## ACTIVITY:
So that the copy stays text only, transcribe the data below exactly and exclude the images.
-- -- --
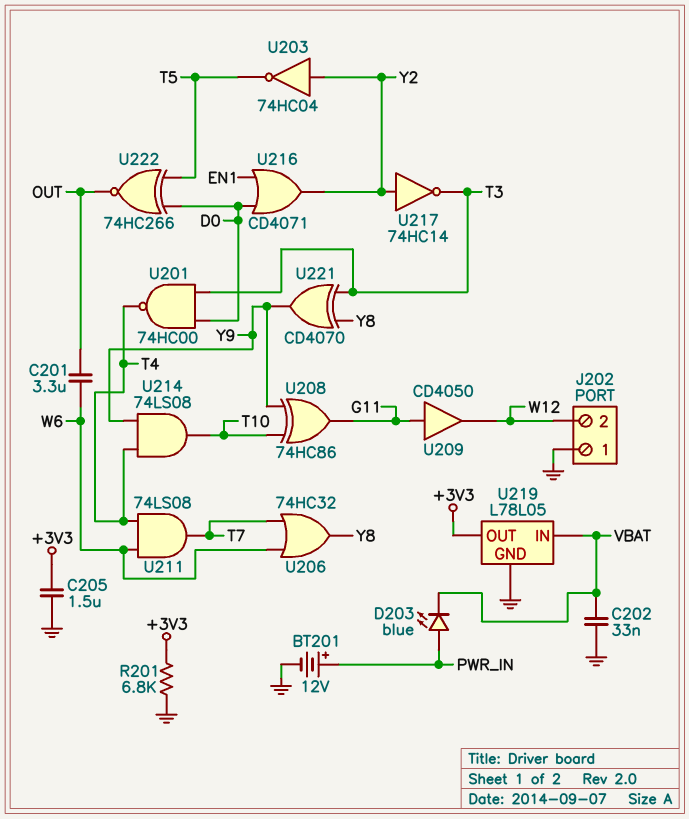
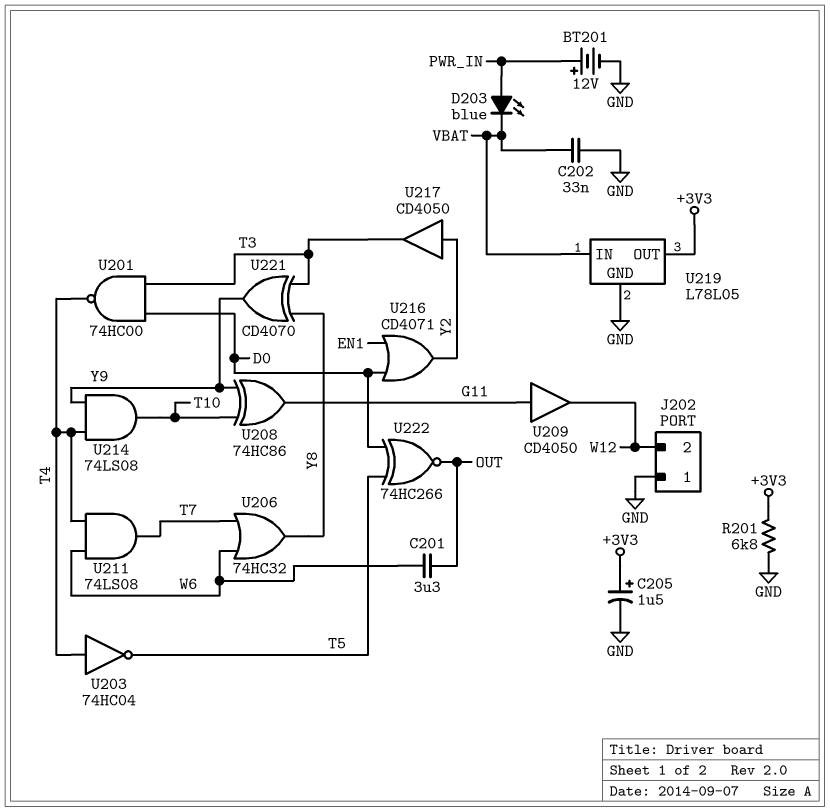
C205: 1.5uF (+3V3, GND) -> 1.5uF (plus +3V3, minus GND)
U203: NOT 74HC04 (in Y2, out T5) -> NOT 74HC04 (in T4, out T5)
U217: NOT 74HC14 (in Y2, out T3) -> buffer CD4050 (in Y2, out T3)

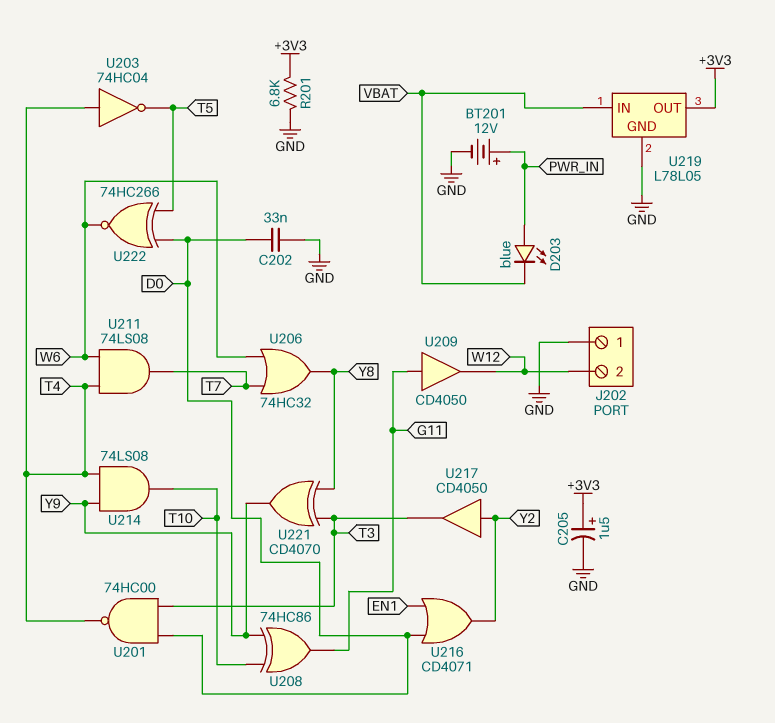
C201: 3.3uF (OUT, W6) -> none
C202: 33nF (GND, VBAT) -> 33nF (D0, GND)
U222: XNOR 74HC266 (in D0, in T5, out OUT) -> XNOR 74HC266 (in D0, in T5, out W6)

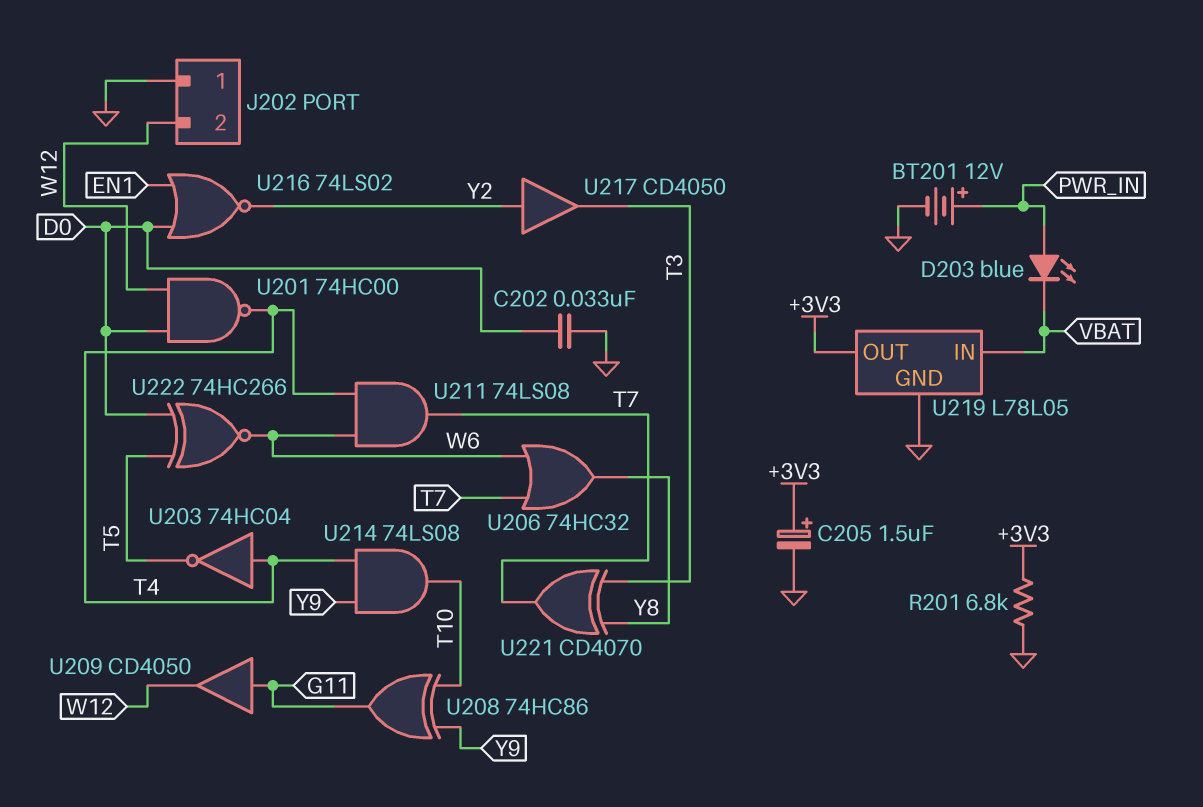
U201: NAND 74HC00 (in D0, in T3, out T4) -> NAND 74HC00 (in D0, in W12, out T4)
U216: OR CD4071 (in D0, in EN1, out Y2) -> NOR 74LS02 (in D0, in EN1, out Y2)
U221: XOR CD4070 (in T3, in Y8, out Y9) -> XOR CD4070 (in T3, in Y8, out T7)

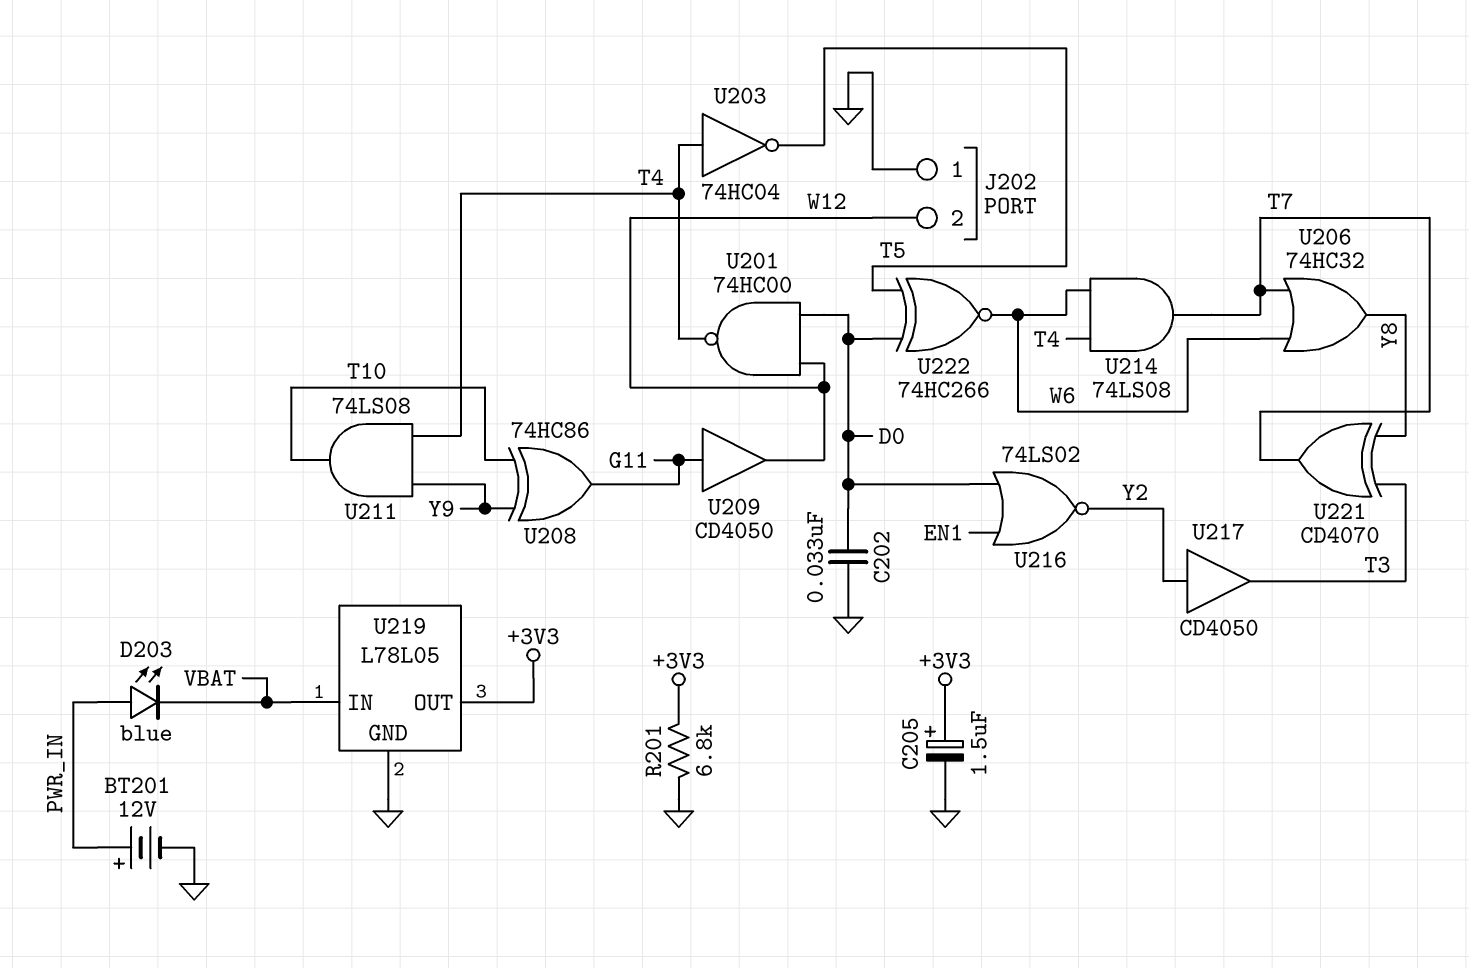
U211: AND 74LS08 (in T4, in W6, out T7) -> AND 74LS08 (in T4, in Y9, out T10)
U214: AND 74LS08 (in T4, in Y9, out T10) -> AND 74LS08 (in T4, in W6, out T7)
-- -- --
## WRITTEN REPLY:
C205: 1.5uF (+3V3, GND) -> 1.5uF (plus +3V3, minus GND)
U203: NOT 74HC04 (in Y2, out T5) -> NOT 74HC04 (in T4, out T5)
U217: NOT 74HC14 (in Y2, out T3) -> buffer CD4050 (in Y2, out T3)

C201: 3.3uF (OUT, W6) -> none
C202: 33nF (GND, VBAT) -> 33nF (D0, GND)
U222: XNOR 74HC266 (in D0, in T5, out OUT) -> XNOR 74HC266 (in D0, in T5, out W6)

U201: NAND 74HC00 (in D0, in T3, out T4) -> NAND 74HC00 (in D0, in W12, out T4)
U216: OR CD4071 (in D0, in EN1, out Y2) -> NOR 74LS02 (in D0, in EN1, out Y2)
U221: XOR CD4070 (in T3, in Y8, out Y9) -> XOR CD4070 (in T3, in Y8, out T7)

U211: AND 74LS08 (in T4, in W6, out T7) -> AND 74LS08 (in T4, in Y9, out T10)
U214: AND 74LS08 (in T4, in Y9, out T10) -> AND 74LS08 (in T4, in W6, out T7)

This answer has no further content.